TASK TO COMPLETE:
Each line from the top of the listing through the one holding "[(562,461),(562,421),(549,424),(556,462),(562,461)]" should be restated word for word, with nothing added and no pictures.

DATA FOR THIS TASK:

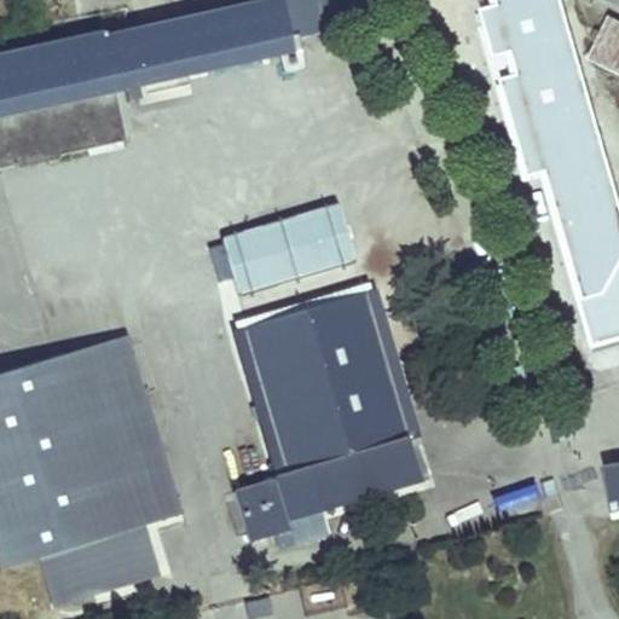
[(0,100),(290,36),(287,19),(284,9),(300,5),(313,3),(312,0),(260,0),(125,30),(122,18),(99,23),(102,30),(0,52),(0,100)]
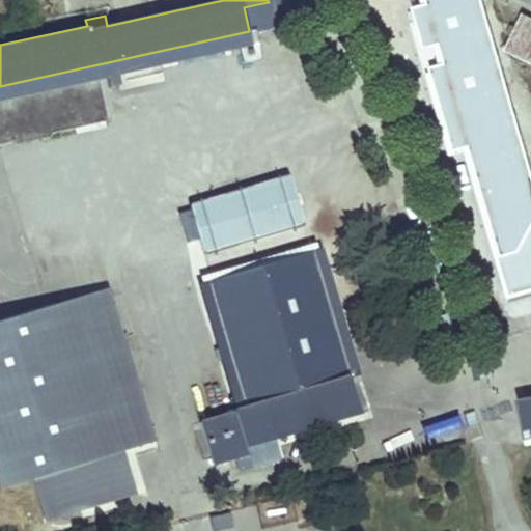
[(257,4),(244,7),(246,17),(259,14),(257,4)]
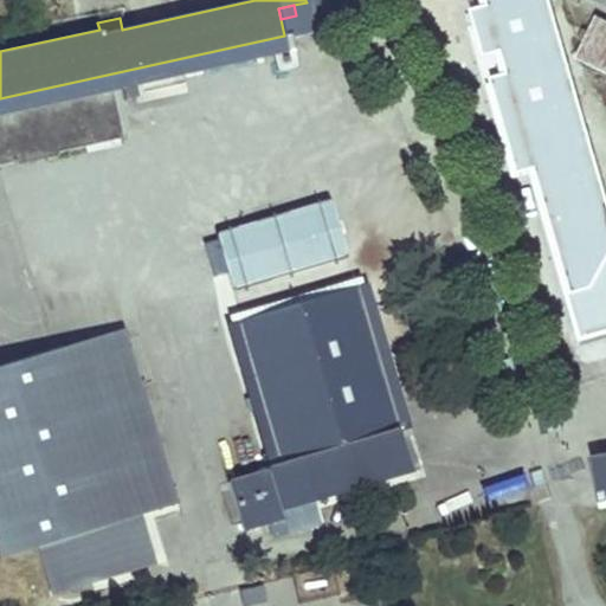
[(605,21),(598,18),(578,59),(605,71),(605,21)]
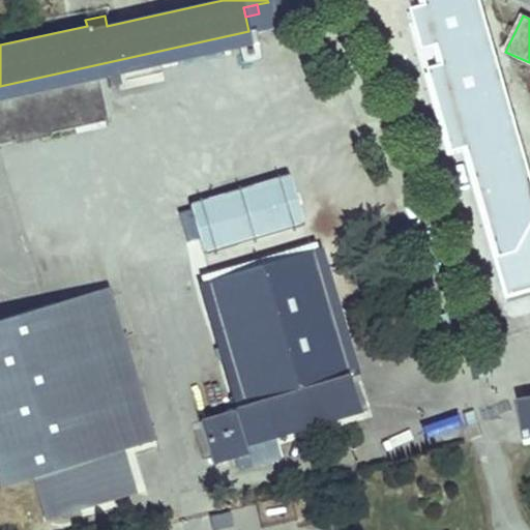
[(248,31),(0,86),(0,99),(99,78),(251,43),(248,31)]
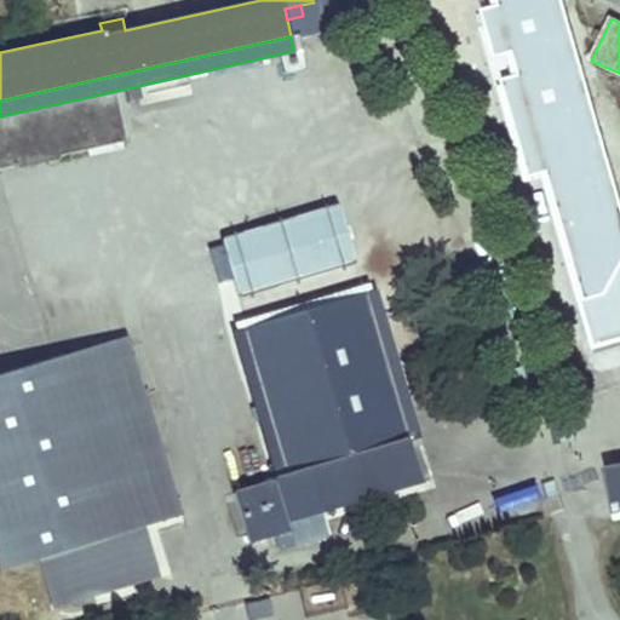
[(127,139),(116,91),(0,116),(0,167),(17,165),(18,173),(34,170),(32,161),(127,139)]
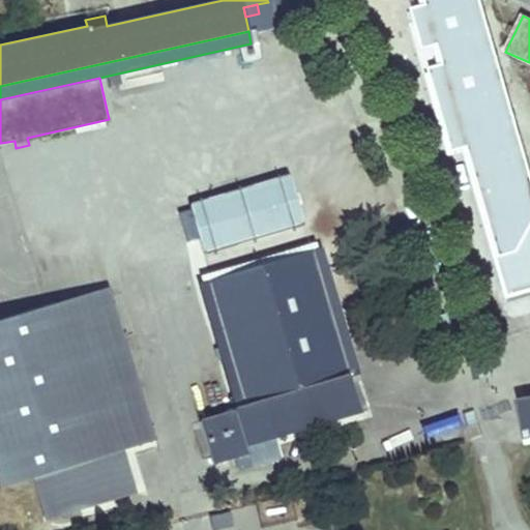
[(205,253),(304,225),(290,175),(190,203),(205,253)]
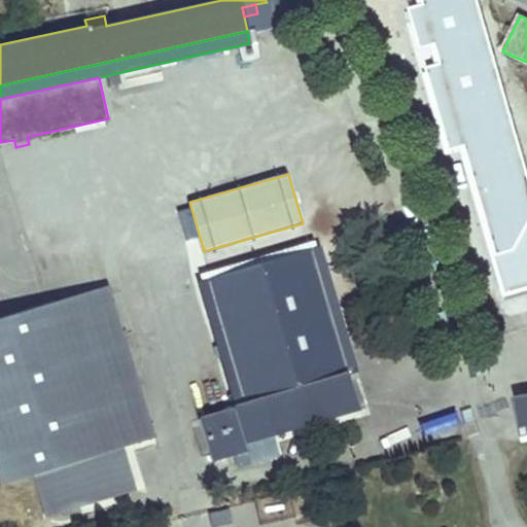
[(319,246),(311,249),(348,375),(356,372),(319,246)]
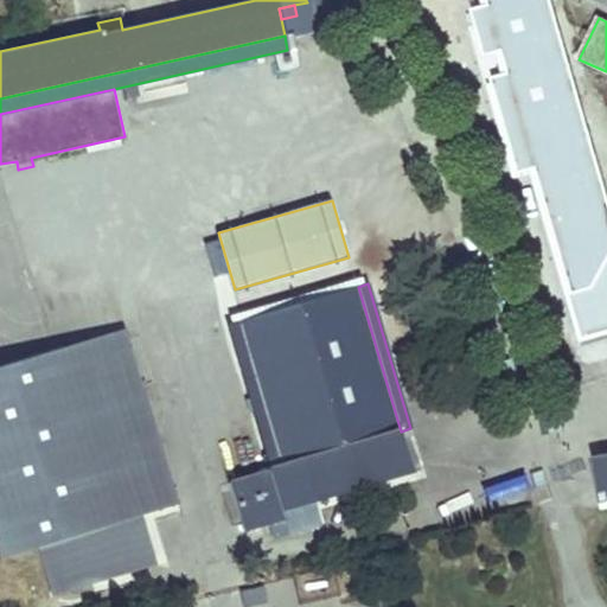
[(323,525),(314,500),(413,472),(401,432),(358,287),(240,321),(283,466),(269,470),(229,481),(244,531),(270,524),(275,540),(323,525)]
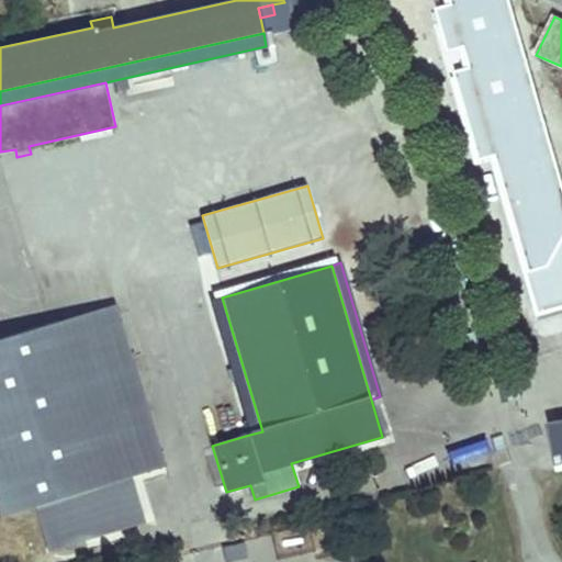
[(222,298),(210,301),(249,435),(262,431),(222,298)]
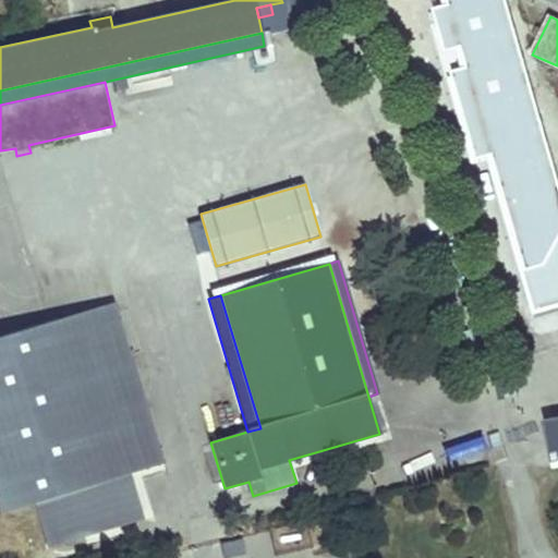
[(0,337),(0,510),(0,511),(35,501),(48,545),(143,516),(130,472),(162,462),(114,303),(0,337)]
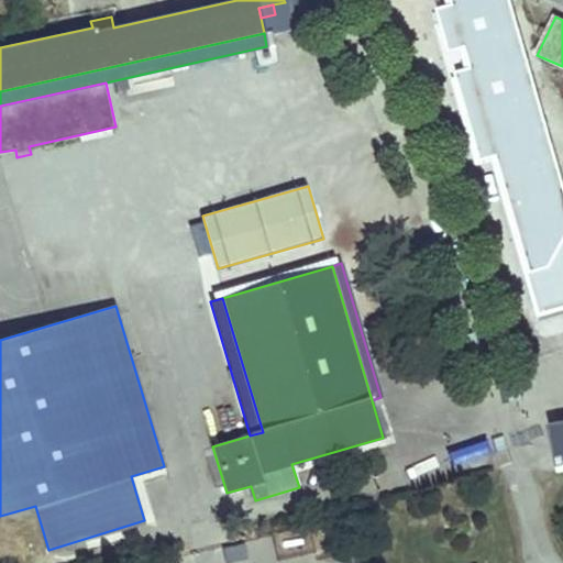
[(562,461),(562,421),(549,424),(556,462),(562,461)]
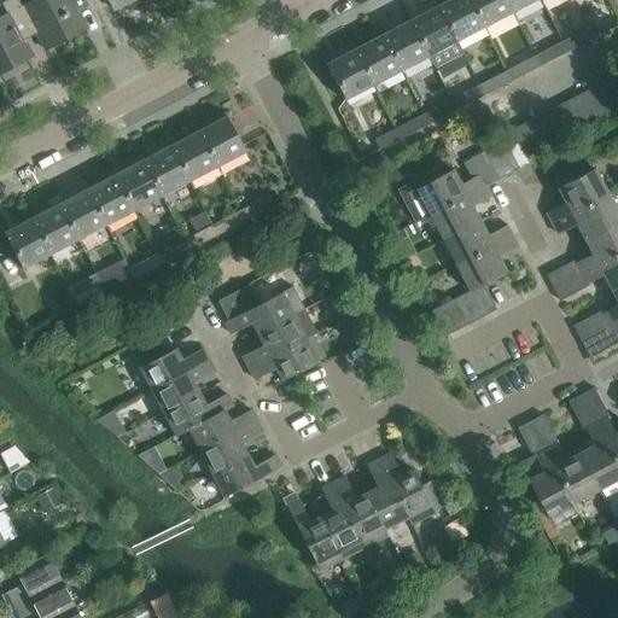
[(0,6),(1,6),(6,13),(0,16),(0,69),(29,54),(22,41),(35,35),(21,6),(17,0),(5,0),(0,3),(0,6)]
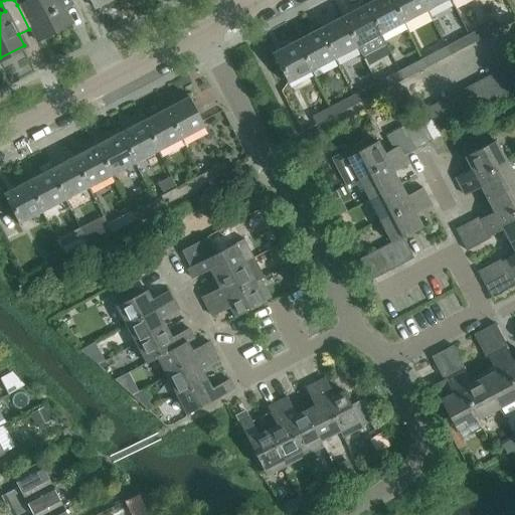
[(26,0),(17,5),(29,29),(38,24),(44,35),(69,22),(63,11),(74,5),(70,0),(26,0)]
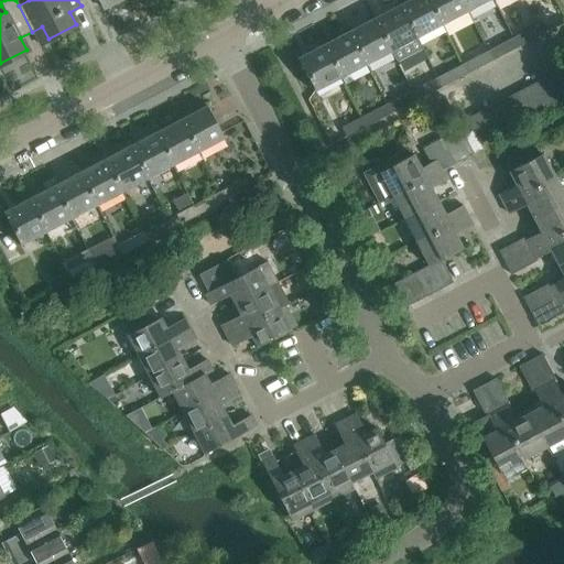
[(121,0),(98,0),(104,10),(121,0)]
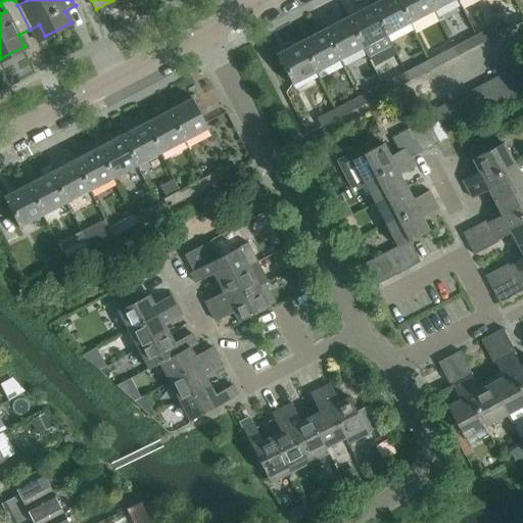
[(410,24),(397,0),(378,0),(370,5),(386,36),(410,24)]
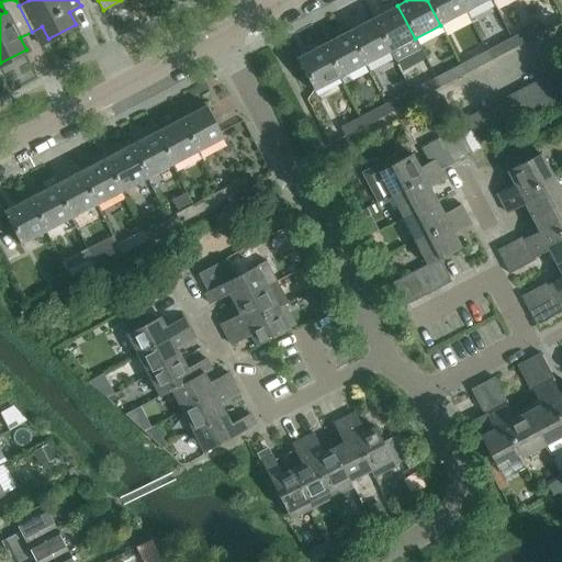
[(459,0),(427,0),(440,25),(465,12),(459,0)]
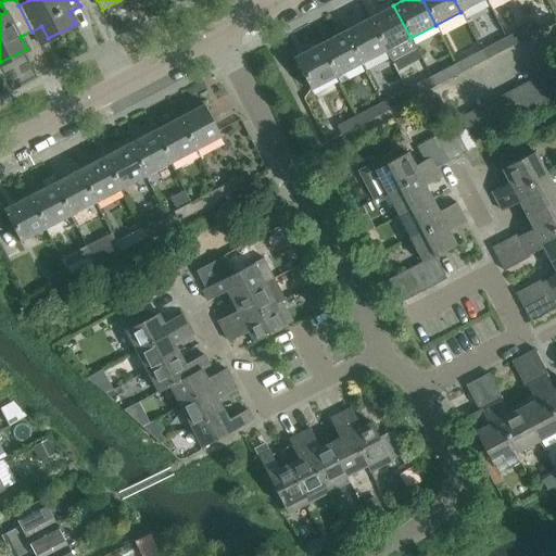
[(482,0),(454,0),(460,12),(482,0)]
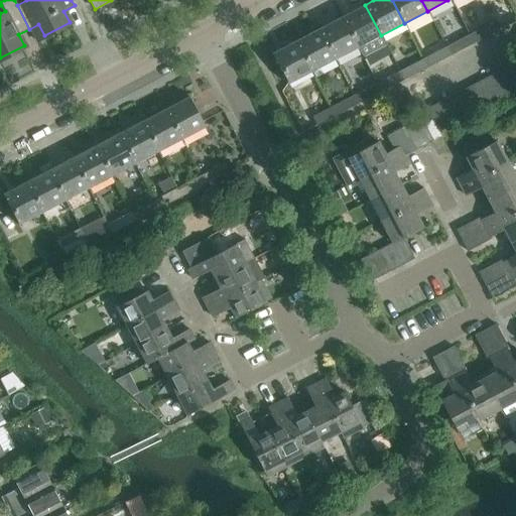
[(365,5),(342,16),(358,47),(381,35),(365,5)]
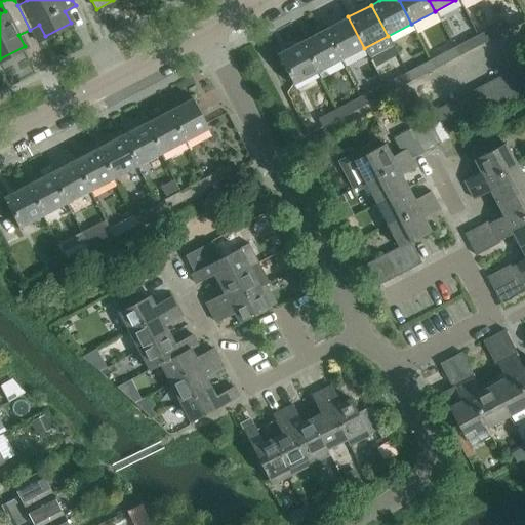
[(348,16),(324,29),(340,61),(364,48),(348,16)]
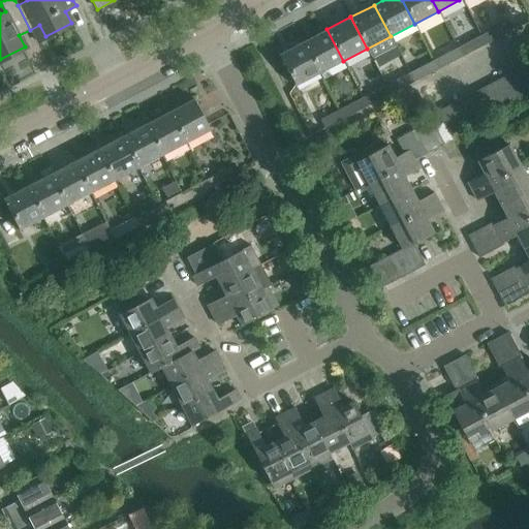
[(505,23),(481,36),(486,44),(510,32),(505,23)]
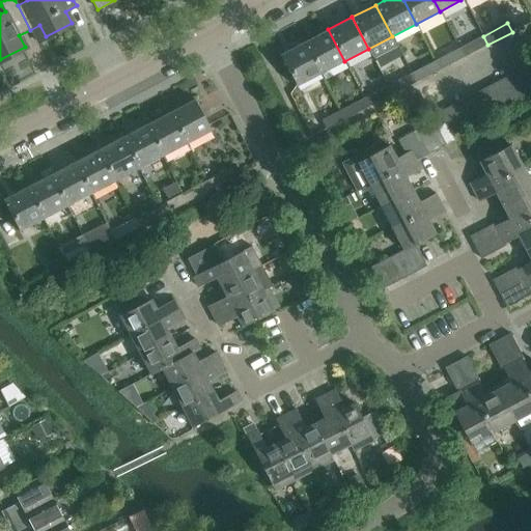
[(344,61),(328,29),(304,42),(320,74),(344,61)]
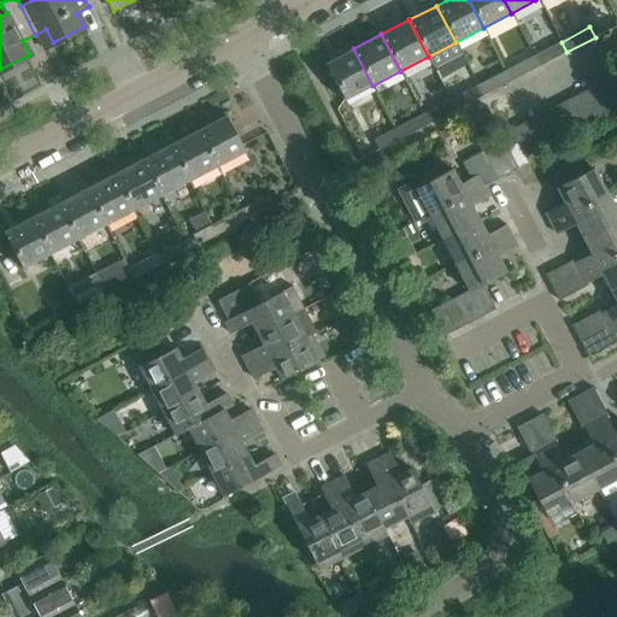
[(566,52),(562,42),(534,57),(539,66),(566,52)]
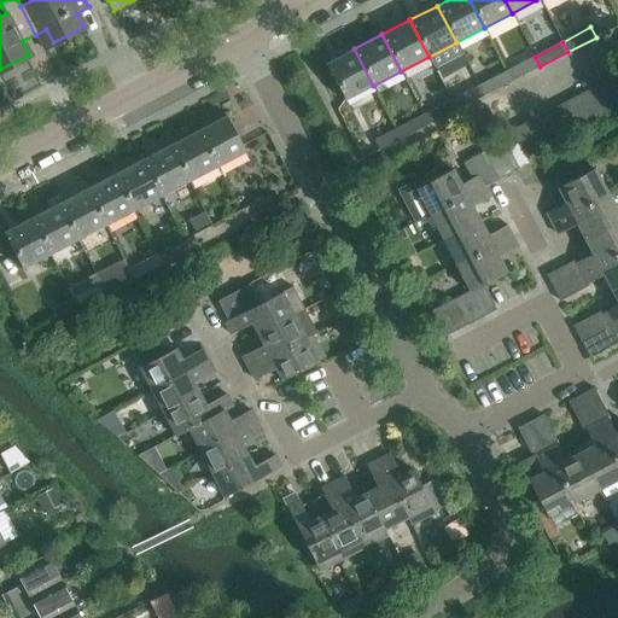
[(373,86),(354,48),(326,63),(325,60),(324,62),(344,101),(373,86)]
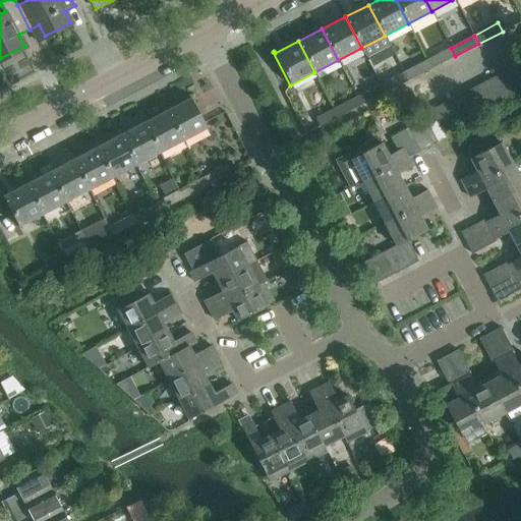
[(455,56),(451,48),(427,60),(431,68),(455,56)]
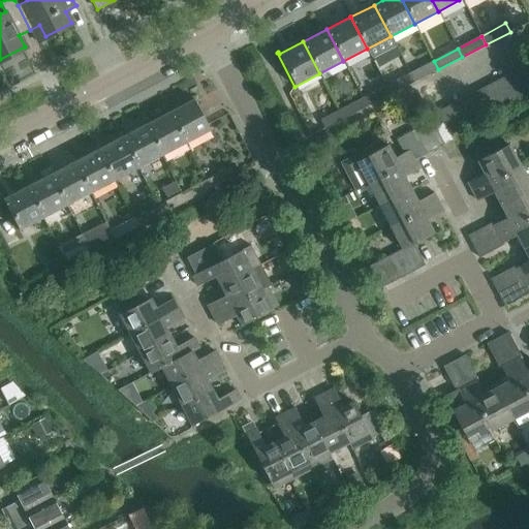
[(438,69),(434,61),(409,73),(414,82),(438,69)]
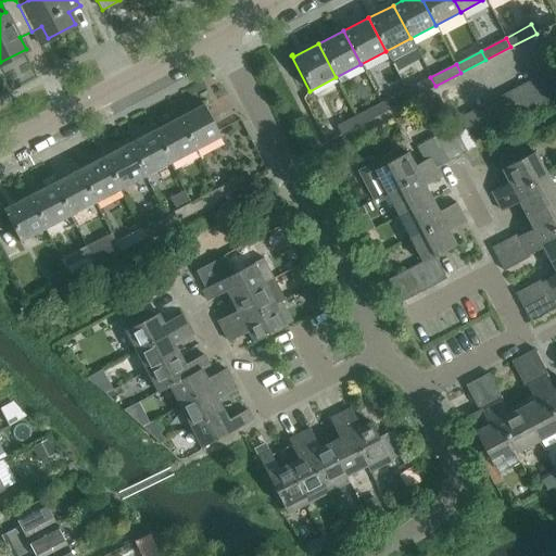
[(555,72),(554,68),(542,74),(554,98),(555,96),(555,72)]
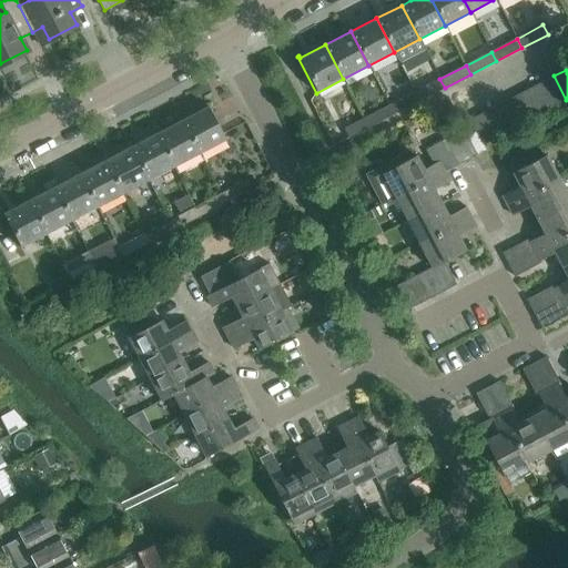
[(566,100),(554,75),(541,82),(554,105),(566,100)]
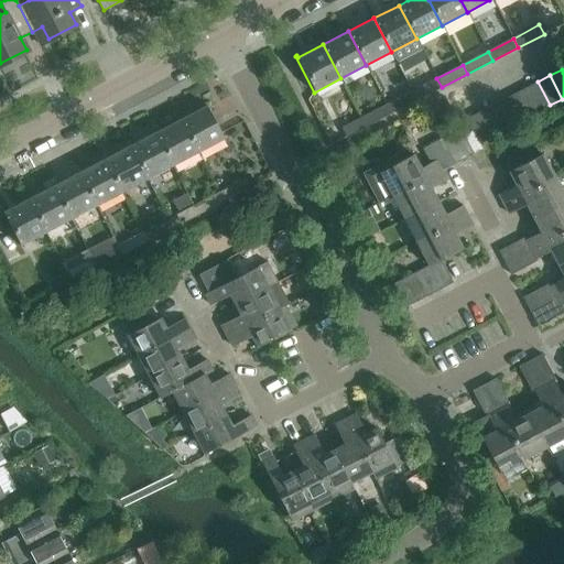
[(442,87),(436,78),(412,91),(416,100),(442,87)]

RESULT OF THIS EXERCISE:
[(0,100),(290,36),(287,19),(284,9),(300,5),(313,3),(312,0),(260,0),(125,30),(122,18),(99,23),(102,30),(0,52),(0,100)]
[(257,4),(244,7),(246,17),(259,14),(257,4)]
[(605,21),(598,18),(578,59),(605,71),(605,21)]
[(248,31),(0,86),(0,99),(99,78),(251,43),(248,31)]
[(127,139),(116,91),(0,116),(0,167),(17,165),(18,173),(34,170),(32,161),(127,139)]
[(205,253),(304,225),(290,175),(190,203),(205,253)]
[(319,246),(311,249),(348,375),(356,372),(319,246)]
[(323,525),(314,500),(413,472),(401,432),(358,287),(240,321),(283,466),(269,470),(229,481),(244,531),(270,524),(275,540),(323,525)]
[(222,298),(210,301),(249,435),(262,431),(222,298)]
[(0,337),(0,510),(0,511),(35,501),(48,545),(143,516),(130,472),(162,462),(114,303),(0,337)]
[(562,461),(562,421),(549,424),(556,462),(562,461)]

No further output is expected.